__Activity__. As you look over the data below, please find each line where the word "stacking" appears, then copy it.

Collected data:

────────────────

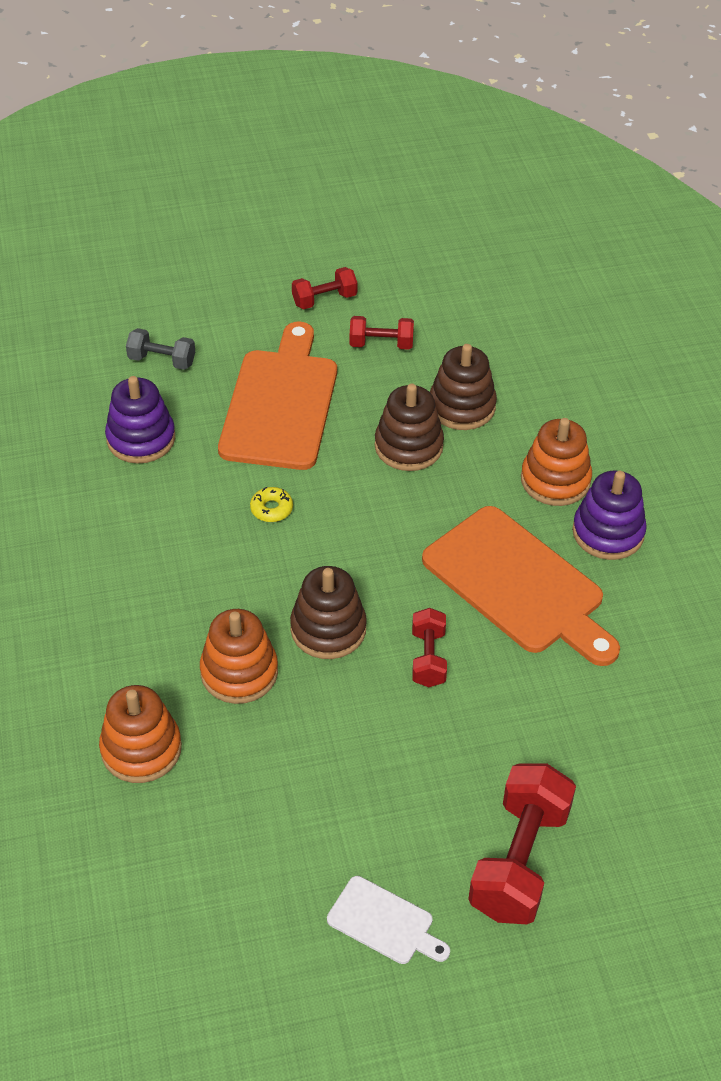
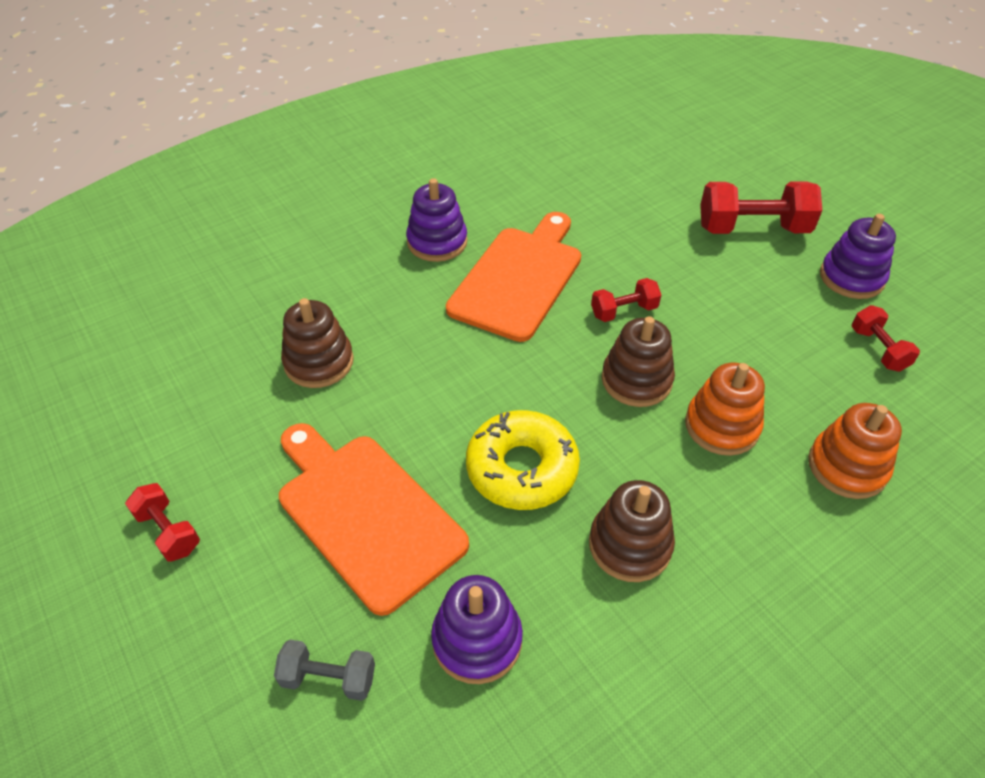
camera: 110 degrees left, 0 degrees up
(162, 360) = (329, 678): grey dumbbell -> grey dumbbell turned 75 degrees counterclockwise
(271, 509) = (522, 468): yellow donut -> yellow donut, size x2.41
(280, 404) = (366, 514): orange cutting board -> orange cutting board turned 60 degrees clockwise
(381, 344) = (240, 452): red dumbbell -> red dumbbell (878, 349)
(384, 922) = (851, 277): white cutting board -> purple stacking toy
(408, 446) = (389, 387): brown stacking toy -> brown stacking toy (630, 545)
(555, 480) = (391, 281): orange stacking toy -> none

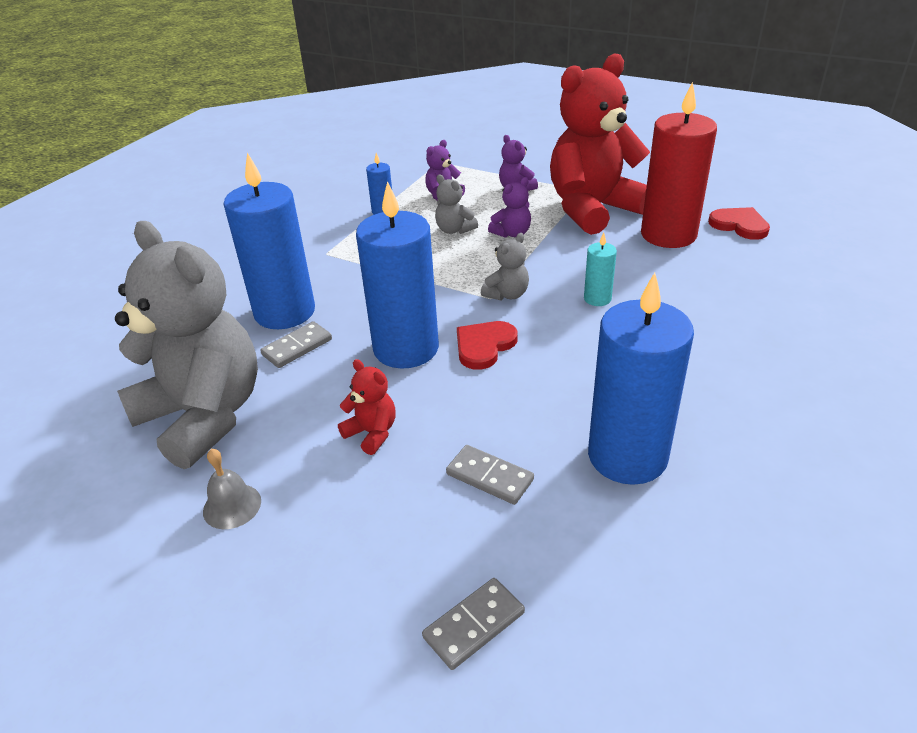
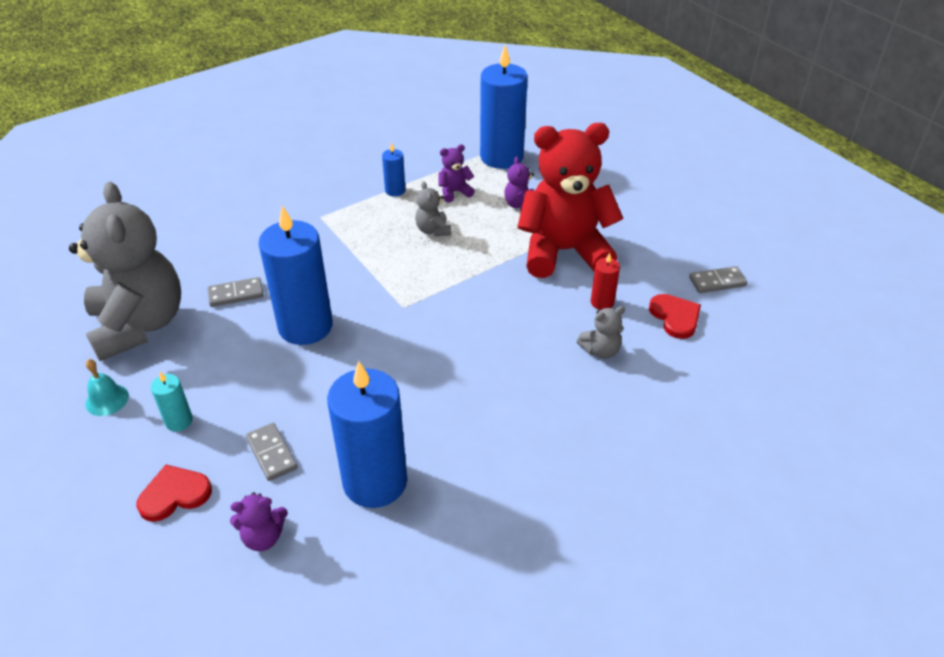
camera: 25 degrees right, 5 degrees up
(232, 506) = (107, 399): grey bell -> turquoise bell
(284, 312) = (251, 260): blue candle -> blue candle (501, 157)
(372, 433) = (227, 385): red teddy bear -> none
(474, 625) = (175, 548): grey domino -> grey domino (717, 282)
(484, 346) = (360, 348): red heart -> red heart (174, 494)
(507, 294) = (417, 308): grey teddy bear -> grey teddy bear (600, 350)
(512, 233) = (474, 251): purple teddy bear -> purple teddy bear (263, 537)
(597, 298) = (482, 341): turquoise candle -> turquoise candle (179, 421)
(668, 235) = (602, 302): red candle -> red candle, size x0.45

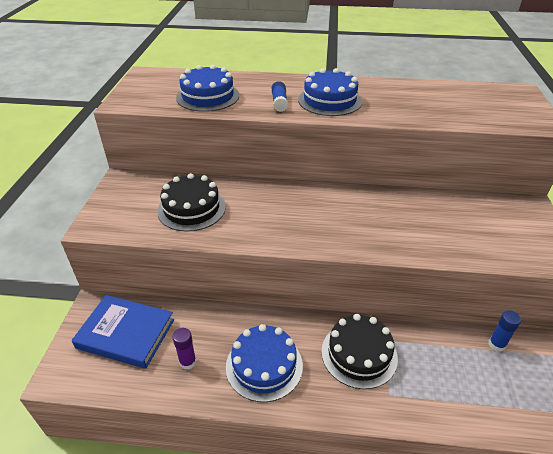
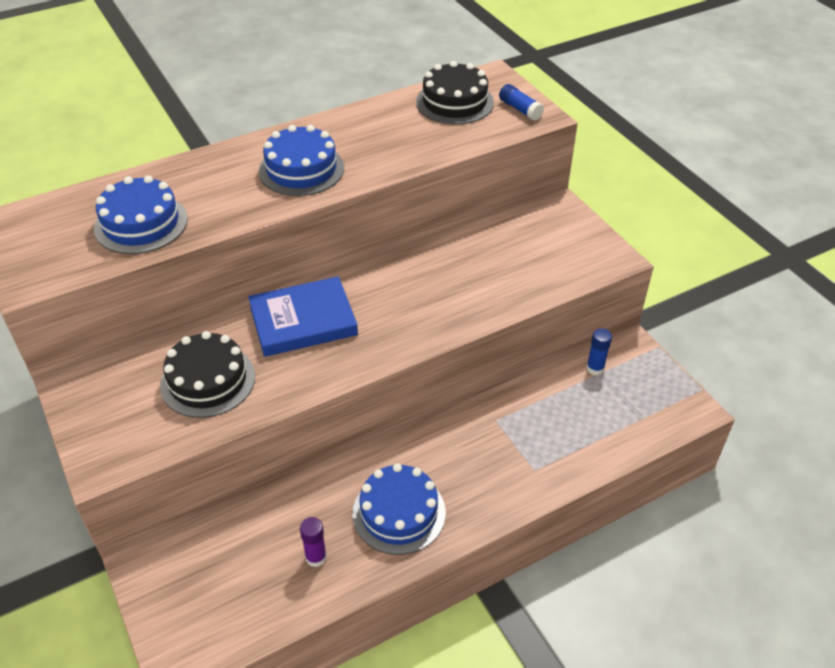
camera: 35 degrees left, 5 degrees up
(126, 334) = (216, 572): blue book -> blue book (303, 321)
(279, 102) = (243, 196): blue glue stick -> blue glue stick (520, 109)
(359, 354) = (481, 447): black cake -> black cake (454, 102)

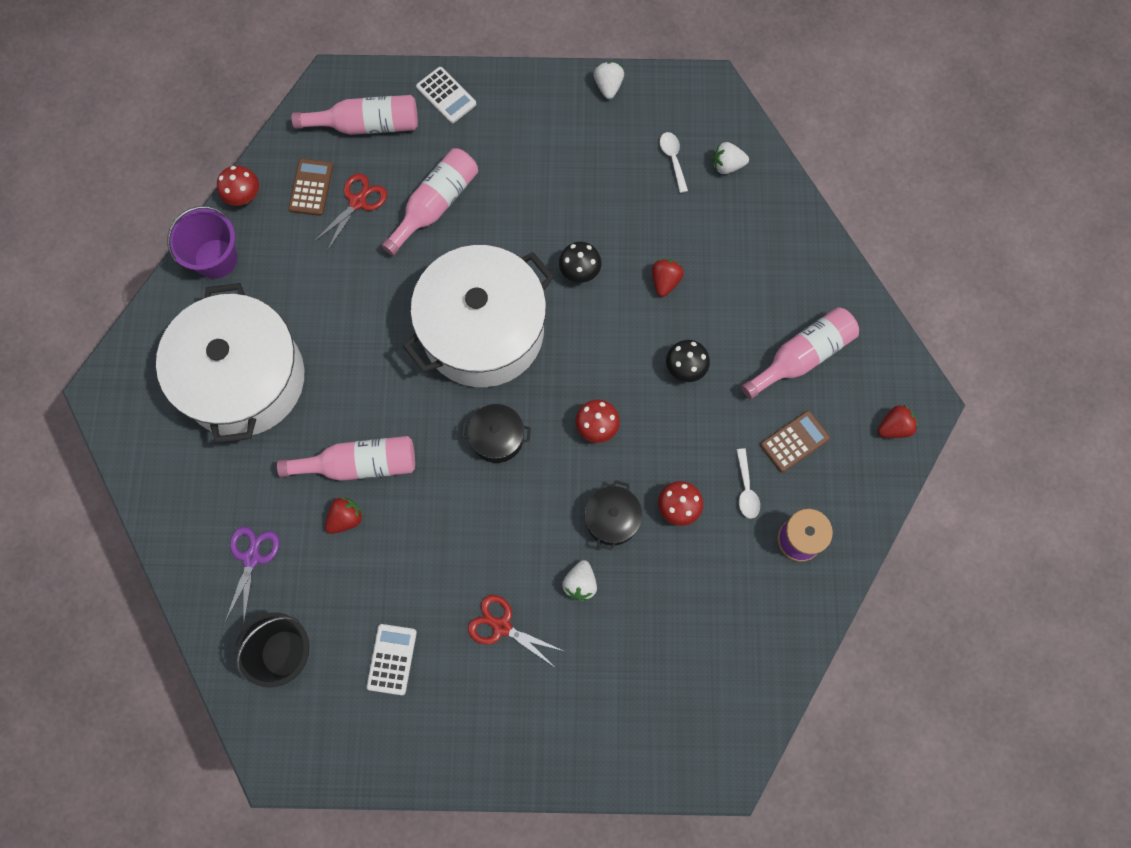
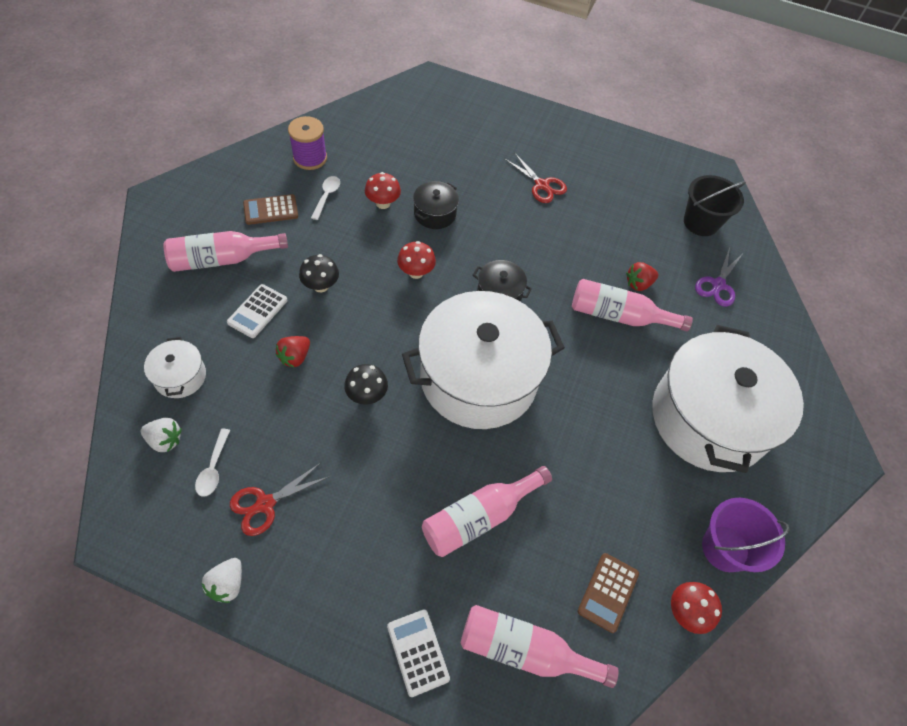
camera: 165 degrees left, 15 degrees down
(357, 202) = (561, 553): red scissors -> red scissors (265, 504)
(391, 659) = (624, 194): white calculator -> white calculator (258, 311)
(580, 583) = (476, 188): white strawberry -> none
(754, 222) = (180, 376): none -> white pot
(894, 427) = (191, 192): red strawberry -> none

────────────────

__Expected answer__.
(384, 922) = (851, 277): white cutting board -> purple stacking toy
(408, 446) = (389, 387): brown stacking toy -> brown stacking toy (630, 545)
(555, 480) = (391, 281): orange stacking toy -> none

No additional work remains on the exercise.